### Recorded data
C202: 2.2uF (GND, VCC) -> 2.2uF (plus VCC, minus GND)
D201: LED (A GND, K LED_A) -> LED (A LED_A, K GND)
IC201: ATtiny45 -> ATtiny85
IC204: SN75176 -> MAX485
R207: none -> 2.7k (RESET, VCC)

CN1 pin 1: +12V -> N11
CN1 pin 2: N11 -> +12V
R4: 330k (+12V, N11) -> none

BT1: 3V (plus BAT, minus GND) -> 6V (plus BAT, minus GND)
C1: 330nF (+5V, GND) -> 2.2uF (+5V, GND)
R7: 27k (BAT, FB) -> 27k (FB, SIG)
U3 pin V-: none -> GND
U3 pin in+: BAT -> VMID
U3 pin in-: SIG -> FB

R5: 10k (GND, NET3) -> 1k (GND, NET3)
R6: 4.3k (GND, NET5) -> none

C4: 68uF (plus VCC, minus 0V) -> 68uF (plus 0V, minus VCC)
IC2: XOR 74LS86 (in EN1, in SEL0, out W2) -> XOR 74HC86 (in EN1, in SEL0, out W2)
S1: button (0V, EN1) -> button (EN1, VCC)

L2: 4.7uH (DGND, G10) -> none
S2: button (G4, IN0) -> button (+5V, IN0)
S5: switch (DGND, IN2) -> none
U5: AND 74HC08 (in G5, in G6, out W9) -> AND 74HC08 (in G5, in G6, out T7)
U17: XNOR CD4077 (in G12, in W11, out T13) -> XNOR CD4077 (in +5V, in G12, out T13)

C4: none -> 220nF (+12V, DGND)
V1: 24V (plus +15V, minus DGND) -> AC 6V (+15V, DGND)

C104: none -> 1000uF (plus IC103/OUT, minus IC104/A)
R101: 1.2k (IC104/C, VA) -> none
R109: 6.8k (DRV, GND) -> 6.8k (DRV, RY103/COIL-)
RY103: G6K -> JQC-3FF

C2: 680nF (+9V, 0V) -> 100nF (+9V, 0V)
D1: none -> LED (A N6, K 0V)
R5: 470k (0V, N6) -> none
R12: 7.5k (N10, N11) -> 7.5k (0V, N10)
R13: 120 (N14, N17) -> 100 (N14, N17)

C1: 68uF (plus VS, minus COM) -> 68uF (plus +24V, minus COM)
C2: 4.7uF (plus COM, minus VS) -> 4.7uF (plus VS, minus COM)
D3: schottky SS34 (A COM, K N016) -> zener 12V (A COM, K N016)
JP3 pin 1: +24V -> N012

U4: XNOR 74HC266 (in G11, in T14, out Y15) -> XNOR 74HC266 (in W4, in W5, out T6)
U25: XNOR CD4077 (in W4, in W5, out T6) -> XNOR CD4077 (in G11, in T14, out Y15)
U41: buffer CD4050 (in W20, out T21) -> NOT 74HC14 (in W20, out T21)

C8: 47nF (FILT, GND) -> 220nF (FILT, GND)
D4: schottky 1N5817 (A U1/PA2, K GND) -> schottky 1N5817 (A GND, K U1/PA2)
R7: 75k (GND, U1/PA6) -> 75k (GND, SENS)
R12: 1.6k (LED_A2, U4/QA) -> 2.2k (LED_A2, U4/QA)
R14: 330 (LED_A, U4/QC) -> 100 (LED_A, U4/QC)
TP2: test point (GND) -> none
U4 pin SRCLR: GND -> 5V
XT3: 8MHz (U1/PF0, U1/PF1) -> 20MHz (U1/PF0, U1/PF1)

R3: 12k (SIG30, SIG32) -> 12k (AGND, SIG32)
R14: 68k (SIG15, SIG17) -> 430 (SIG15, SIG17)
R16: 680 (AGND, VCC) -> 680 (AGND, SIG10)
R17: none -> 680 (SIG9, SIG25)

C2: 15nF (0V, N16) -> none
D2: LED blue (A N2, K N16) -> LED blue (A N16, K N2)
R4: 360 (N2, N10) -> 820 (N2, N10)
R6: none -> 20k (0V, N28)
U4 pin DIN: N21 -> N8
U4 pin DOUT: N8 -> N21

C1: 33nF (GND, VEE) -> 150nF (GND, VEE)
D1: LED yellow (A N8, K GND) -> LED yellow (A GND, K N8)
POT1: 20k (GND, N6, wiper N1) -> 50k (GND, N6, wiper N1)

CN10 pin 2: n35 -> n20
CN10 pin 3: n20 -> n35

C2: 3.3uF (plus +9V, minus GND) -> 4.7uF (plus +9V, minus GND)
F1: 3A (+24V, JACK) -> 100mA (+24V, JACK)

### Activity
Send back all of the entries exactly, with nothing missing.

### Answer to the problem
C202: 2.2uF (GND, VCC) -> 2.2uF (plus VCC, minus GND)
D201: LED (A GND, K LED_A) -> LED (A LED_A, K GND)
IC201: ATtiny45 -> ATtiny85
IC204: SN75176 -> MAX485
R207: none -> 2.7k (RESET, VCC)

CN1 pin 1: +12V -> N11
CN1 pin 2: N11 -> +12V
R4: 330k (+12V, N11) -> none

BT1: 3V (plus BAT, minus GND) -> 6V (plus BAT, minus GND)
C1: 330nF (+5V, GND) -> 2.2uF (+5V, GND)
R7: 27k (BAT, FB) -> 27k (FB, SIG)
U3 pin V-: none -> GND
U3 pin in+: BAT -> VMID
U3 pin in-: SIG -> FB

R5: 10k (GND, NET3) -> 1k (GND, NET3)
R6: 4.3k (GND, NET5) -> none

C4: 68uF (plus VCC, minus 0V) -> 68uF (plus 0V, minus VCC)
IC2: XOR 74LS86 (in EN1, in SEL0, out W2) -> XOR 74HC86 (in EN1, in SEL0, out W2)
S1: button (0V, EN1) -> button (EN1, VCC)

L2: 4.7uH (DGND, G10) -> none
S2: button (G4, IN0) -> button (+5V, IN0)
S5: switch (DGND, IN2) -> none
U5: AND 74HC08 (in G5, in G6, out W9) -> AND 74HC08 (in G5, in G6, out T7)
U17: XNOR CD4077 (in G12, in W11, out T13) -> XNOR CD4077 (in +5V, in G12, out T13)

C4: none -> 220nF (+12V, DGND)
V1: 24V (plus +15V, minus DGND) -> AC 6V (+15V, DGND)

C104: none -> 1000uF (plus IC103/OUT, minus IC104/A)
R101: 1.2k (IC104/C, VA) -> none
R109: 6.8k (DRV, GND) -> 6.8k (DRV, RY103/COIL-)
RY103: G6K -> JQC-3FF

C2: 680nF (+9V, 0V) -> 100nF (+9V, 0V)
D1: none -> LED (A N6, K 0V)
R5: 470k (0V, N6) -> none
R12: 7.5k (N10, N11) -> 7.5k (0V, N10)
R13: 120 (N14, N17) -> 100 (N14, N17)

C1: 68uF (plus VS, minus COM) -> 68uF (plus +24V, minus COM)
C2: 4.7uF (plus COM, minus VS) -> 4.7uF (plus VS, minus COM)
D3: schottky SS34 (A COM, K N016) -> zener 12V (A COM, K N016)
JP3 pin 1: +24V -> N012

U4: XNOR 74HC266 (in G11, in T14, out Y15) -> XNOR 74HC266 (in W4, in W5, out T6)
U25: XNOR CD4077 (in W4, in W5, out T6) -> XNOR CD4077 (in G11, in T14, out Y15)
U41: buffer CD4050 (in W20, out T21) -> NOT 74HC14 (in W20, out T21)

C8: 47nF (FILT, GND) -> 220nF (FILT, GND)
D4: schottky 1N5817 (A U1/PA2, K GND) -> schottky 1N5817 (A GND, K U1/PA2)
R7: 75k (GND, U1/PA6) -> 75k (GND, SENS)
R12: 1.6k (LED_A2, U4/QA) -> 2.2k (LED_A2, U4/QA)
R14: 330 (LED_A, U4/QC) -> 100 (LED_A, U4/QC)
TP2: test point (GND) -> none
U4 pin SRCLR: GND -> 5V
XT3: 8MHz (U1/PF0, U1/PF1) -> 20MHz (U1/PF0, U1/PF1)

R3: 12k (SIG30, SIG32) -> 12k (AGND, SIG32)
R14: 68k (SIG15, SIG17) -> 430 (SIG15, SIG17)
R16: 680 (AGND, VCC) -> 680 (AGND, SIG10)
R17: none -> 680 (SIG9, SIG25)

C2: 15nF (0V, N16) -> none
D2: LED blue (A N2, K N16) -> LED blue (A N16, K N2)
R4: 360 (N2, N10) -> 820 (N2, N10)
R6: none -> 20k (0V, N28)
U4 pin DIN: N21 -> N8
U4 pin DOUT: N8 -> N21

C1: 33nF (GND, VEE) -> 150nF (GND, VEE)
D1: LED yellow (A N8, K GND) -> LED yellow (A GND, K N8)
POT1: 20k (GND, N6, wiper N1) -> 50k (GND, N6, wiper N1)

CN10 pin 2: n35 -> n20
CN10 pin 3: n20 -> n35

C2: 3.3uF (plus +9V, minus GND) -> 4.7uF (plus +9V, minus GND)
F1: 3A (+24V, JACK) -> 100mA (+24V, JACK)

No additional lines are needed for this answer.